[Before-and-after object listings]
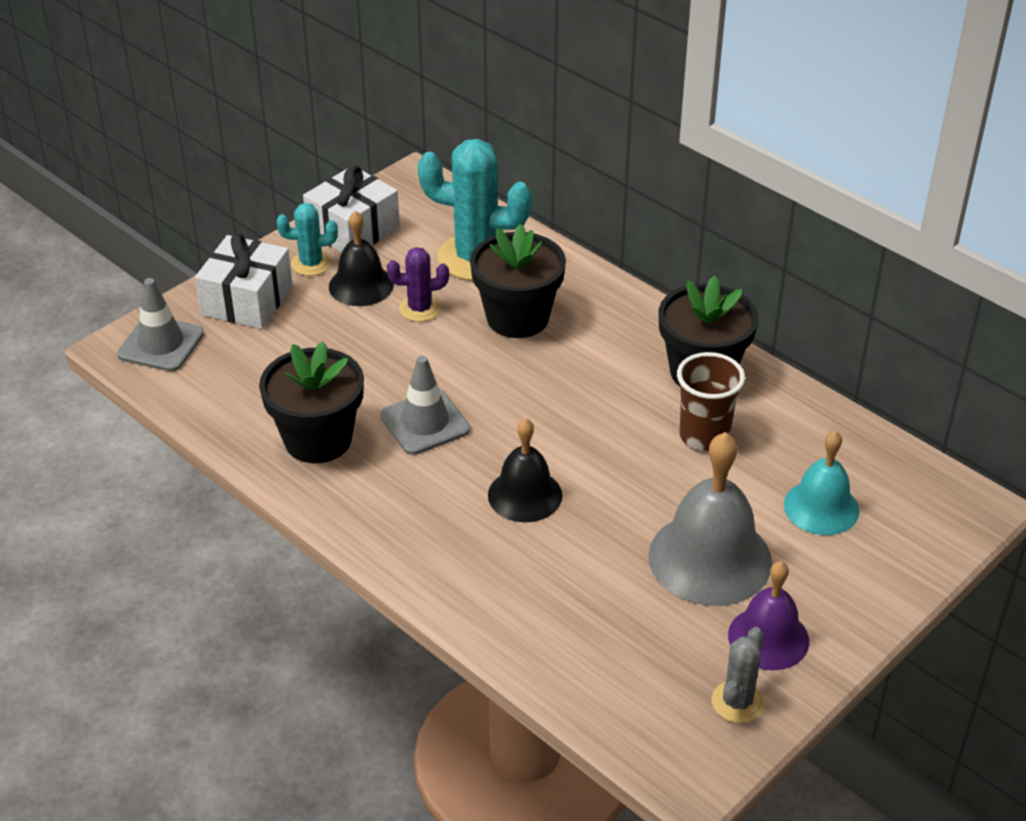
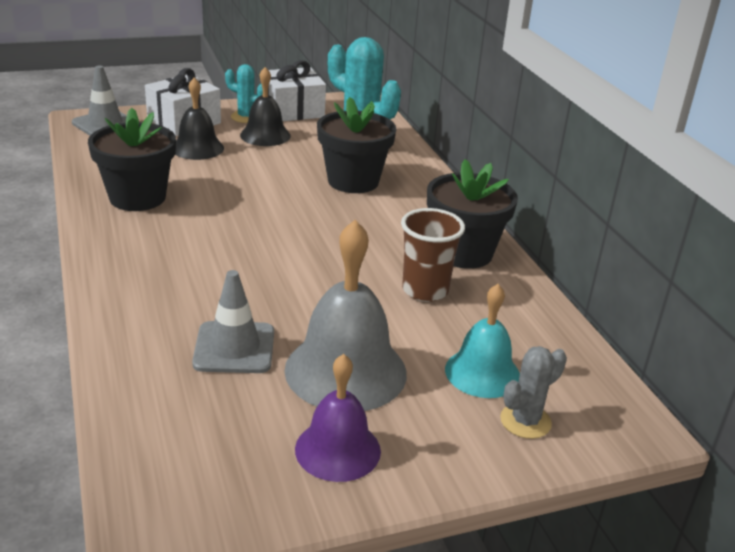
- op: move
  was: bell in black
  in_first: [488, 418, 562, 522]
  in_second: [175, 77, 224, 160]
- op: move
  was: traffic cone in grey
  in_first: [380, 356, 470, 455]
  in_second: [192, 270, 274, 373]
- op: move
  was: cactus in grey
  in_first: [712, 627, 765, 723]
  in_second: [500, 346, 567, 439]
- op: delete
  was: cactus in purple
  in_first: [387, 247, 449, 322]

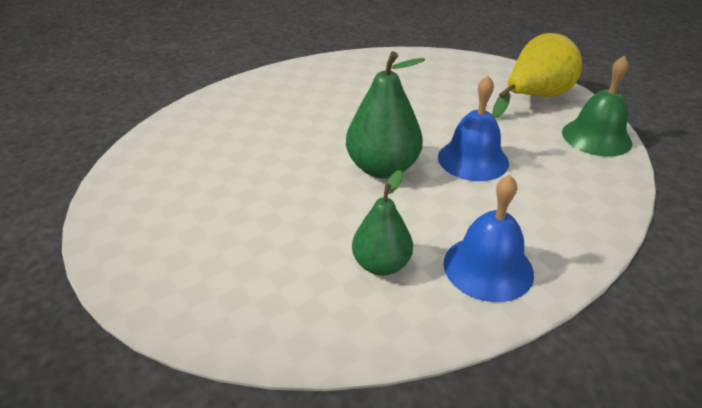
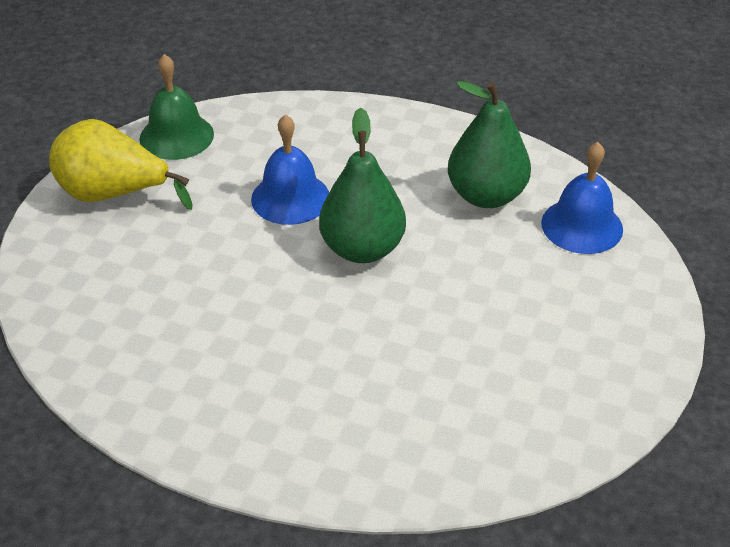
- op: resize
  was: pear in green
  in_first: [352, 170, 413, 276]
  in_second: [448, 81, 531, 208]
  ratio: 1.53
- op: move
  was: bell in blue
  in_first: [443, 175, 534, 302]
  in_second: [541, 142, 623, 254]

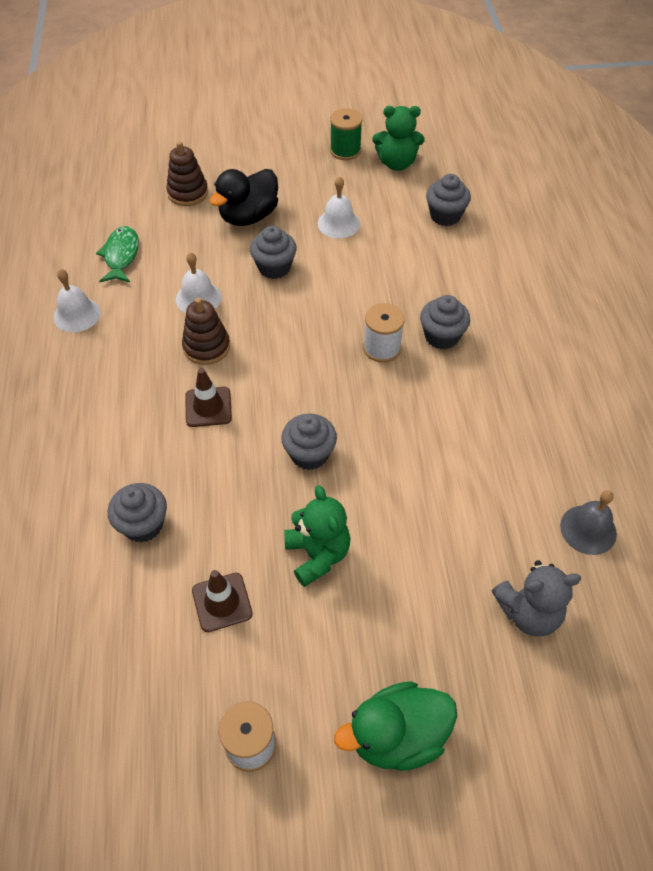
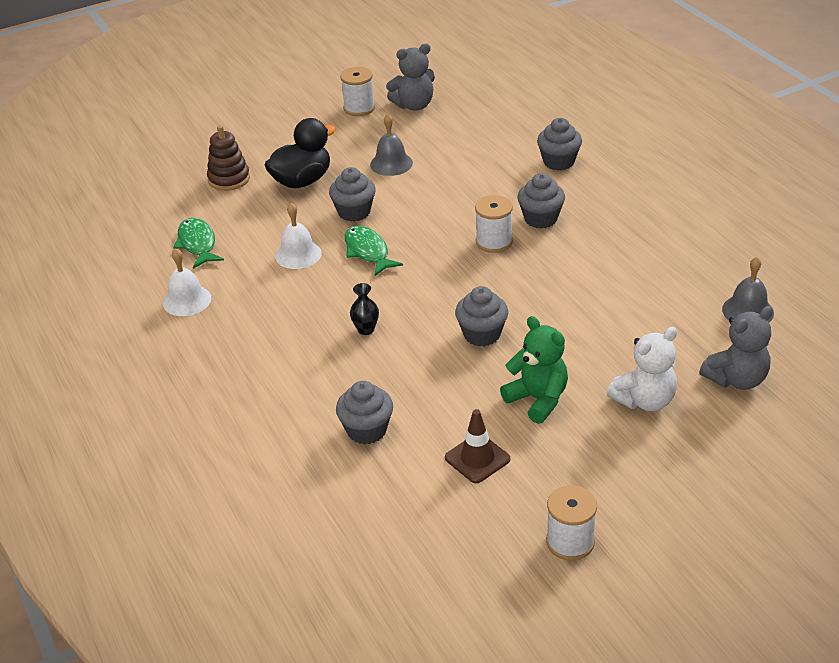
- op: rotate
  was: duck in black
  in_first: [209, 169, 278, 226]
  in_second: [265, 118, 336, 188]
  clockwise: -150
- op: recolor
  was: spool in green
  now: spool in white
  in_first: [330, 108, 362, 160]
  in_second: [340, 67, 375, 116]
- op: insert
  now: fish in green
  in_second: [344, 226, 403, 276]
- op: replace
  was: traffic cone in brown
  now: vase in black
  in_first: [185, 368, 232, 427]
  in_second: [350, 283, 379, 335]
- op: recolor
  was: bell in white
  now: bell in grey
  in_first: [318, 176, 360, 238]
  in_second: [370, 114, 413, 176]
- op: recolor
  was: teddy bear in green
  now: teddy bear in grey
  in_first: [372, 106, 425, 171]
  in_second: [386, 43, 435, 111]
- op: move
  was: cupcake in grey
  in_first: [426, 174, 471, 226]
  in_second: [537, 118, 582, 170]
- op: insert
  now: teddy bear in white
  in_second: [607, 327, 677, 411]
- op: delete
  was: stacking toy in brown
  in_first: [182, 298, 230, 365]
- op: delete
  was: duck in green
  in_first: [334, 681, 457, 771]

Task objective = Copy the line containing "now: teddy bear in white" and every line after it, through the last line of the records. Include nothing else.

Exercise answer =
  now: teddy bear in white
  in_second: [607, 327, 677, 411]
- op: delete
  was: stacking toy in brown
  in_first: [182, 298, 230, 365]
- op: delete
  was: duck in green
  in_first: [334, 681, 457, 771]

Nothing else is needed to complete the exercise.